■ **What you need to do**:
Exact wording is required: transcribe all the entries and leave the images out.
Segment Open
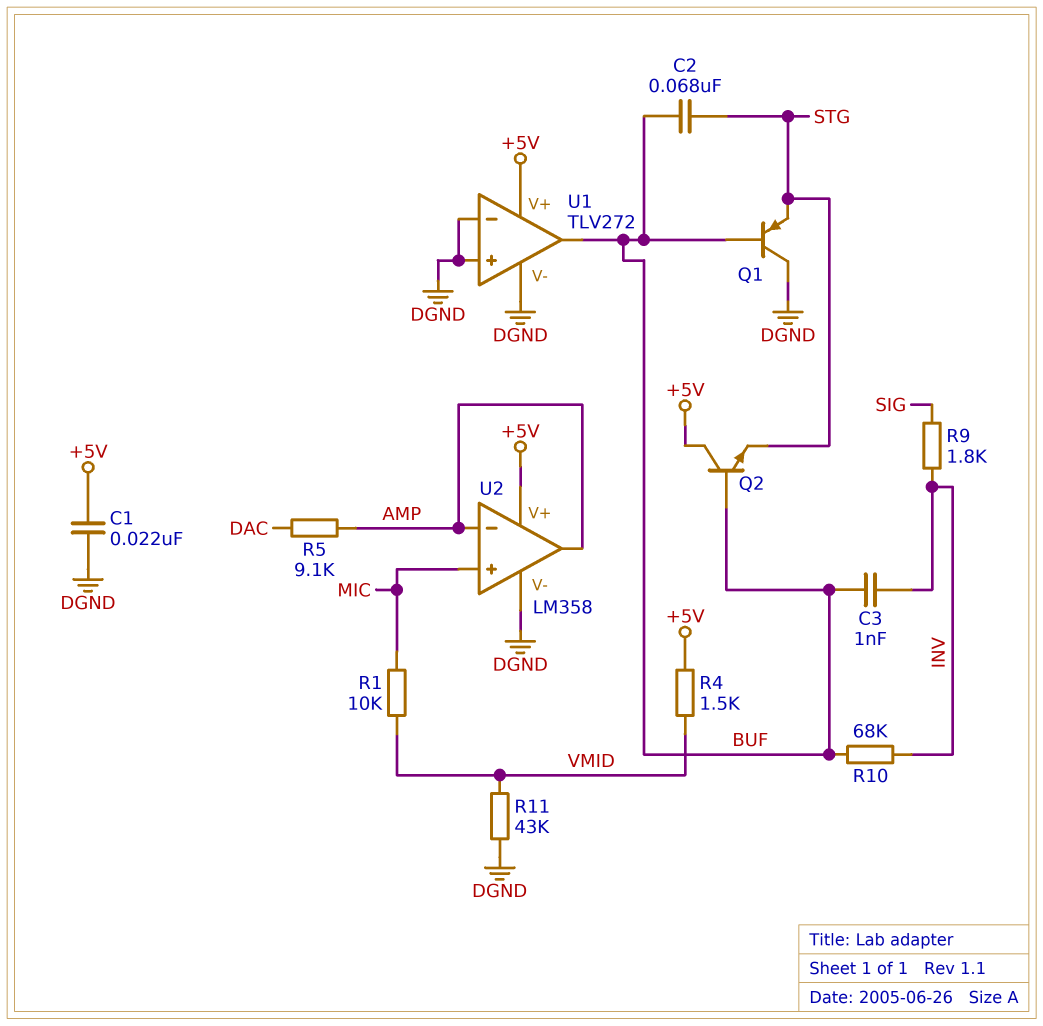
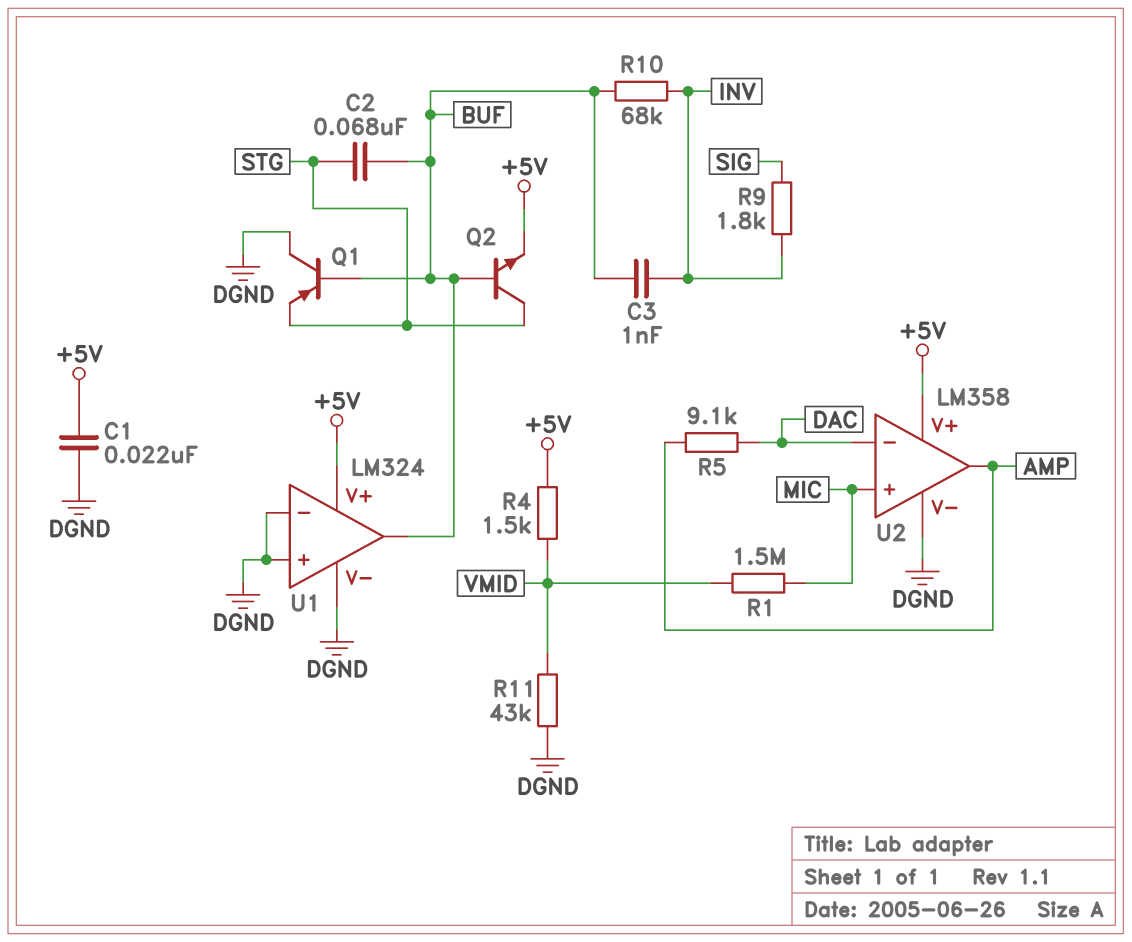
Q2: NPN (B BUF, C +5V, E STG) -> NPN (B BUF, C STG, E +5V)
R1: 10k (MIC, VMID) -> 1.5M (MIC, VMID)
U1: TLV272 -> LM324
U2 pin in-: AMP -> DAC

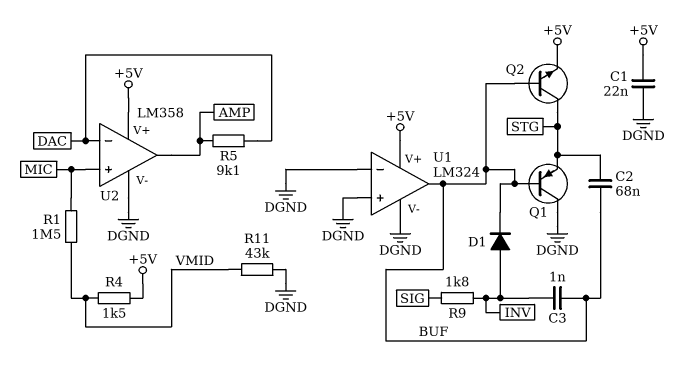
D1: none -> diode (A INV, K BUF)
R10: 68k (BUF, INV) -> none

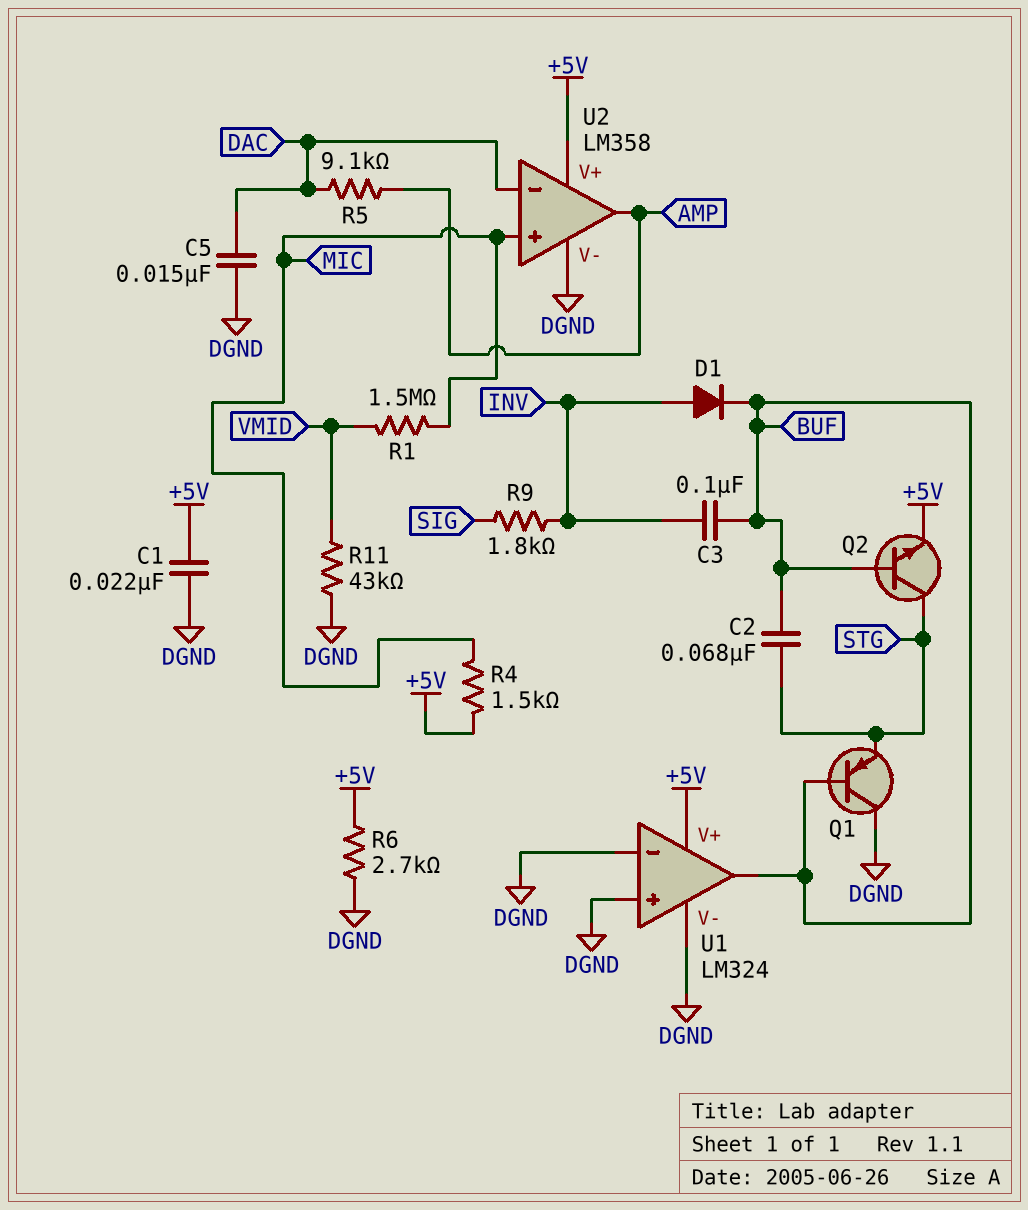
C3: 1nF (BUF, INV) -> 100nF (BUF, INV)
C5: none -> 15nF (DAC, DGND)
R4: 1.5k (+5V, VMID) -> 1.5k (+5V, MIC)
R6: none -> 2.7k (+5V, DGND)

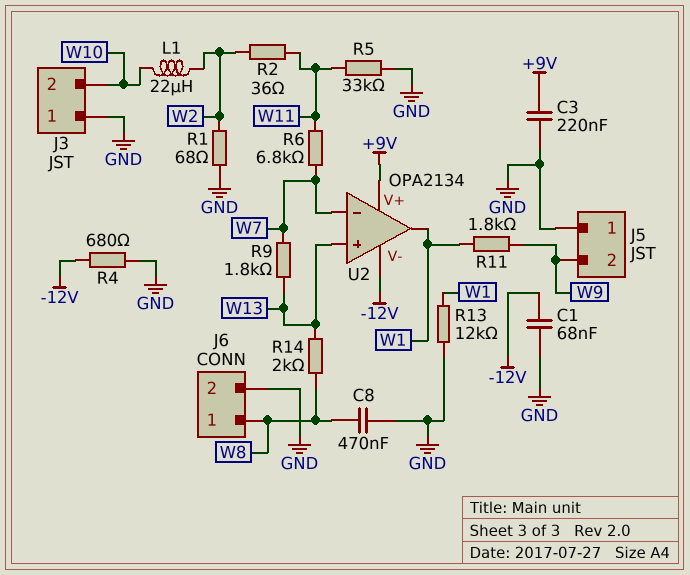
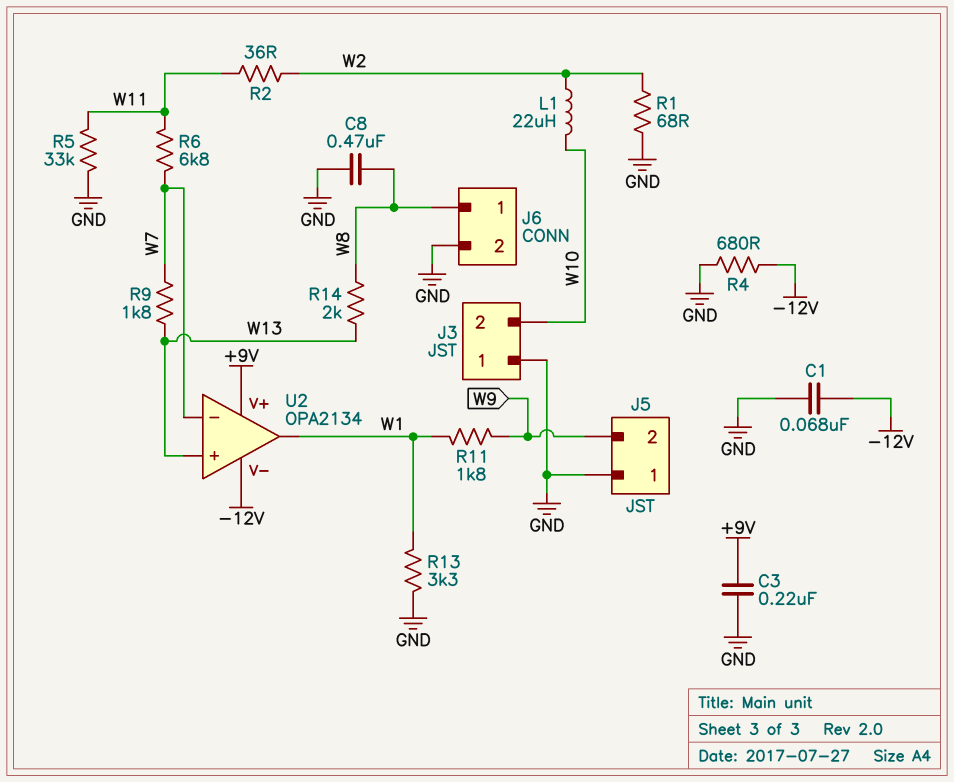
R13: 12k (GND, W1) -> 3.3k (GND, W1)

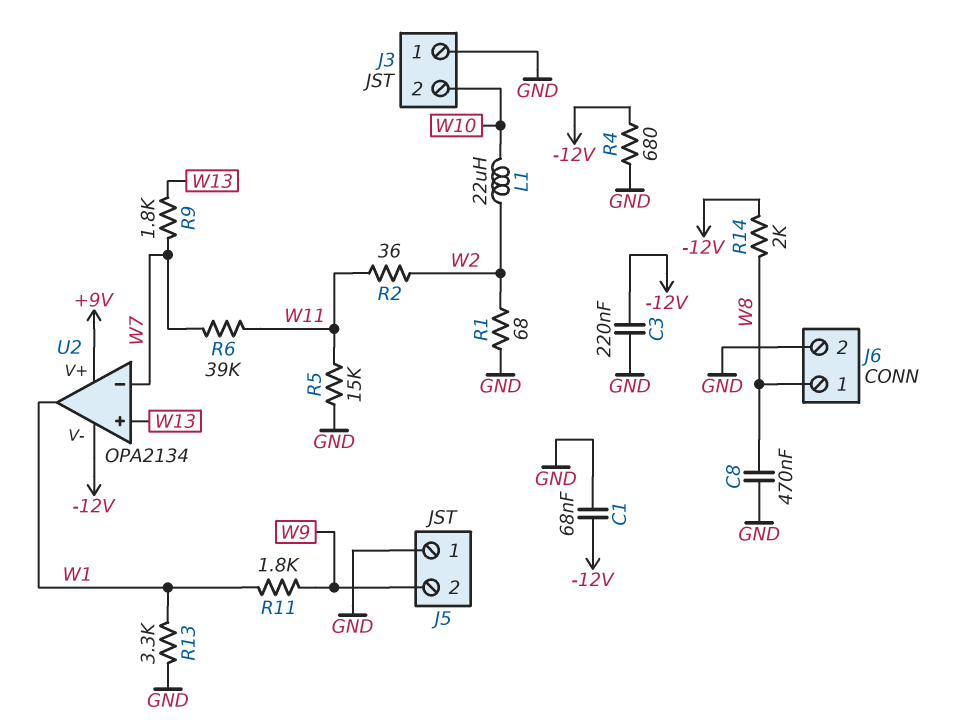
C3: 220nF (+9V, GND) -> 220nF (-12V, GND)
R5: 33k (GND, W11) -> 15k (GND, W11)
R6: 6.8k (W7, W11) -> 39k (W7, W11)
R14: 2k (W8, W13) -> 2k (-12V, W8)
Segment Closed
■ **Expected answer**:
Q2: NPN (B BUF, C +5V, E STG) -> NPN (B BUF, C STG, E +5V)
R1: 10k (MIC, VMID) -> 1.5M (MIC, VMID)
U1: TLV272 -> LM324
U2 pin in-: AMP -> DAC

D1: none -> diode (A INV, K BUF)
R10: 68k (BUF, INV) -> none

C3: 1nF (BUF, INV) -> 100nF (BUF, INV)
C5: none -> 15nF (DAC, DGND)
R4: 1.5k (+5V, VMID) -> 1.5k (+5V, MIC)
R6: none -> 2.7k (+5V, DGND)

R13: 12k (GND, W1) -> 3.3k (GND, W1)

C3: 220nF (+9V, GND) -> 220nF (-12V, GND)
R5: 33k (GND, W11) -> 15k (GND, W11)
R6: 6.8k (W7, W11) -> 39k (W7, W11)
R14: 2k (W8, W13) -> 2k (-12V, W8)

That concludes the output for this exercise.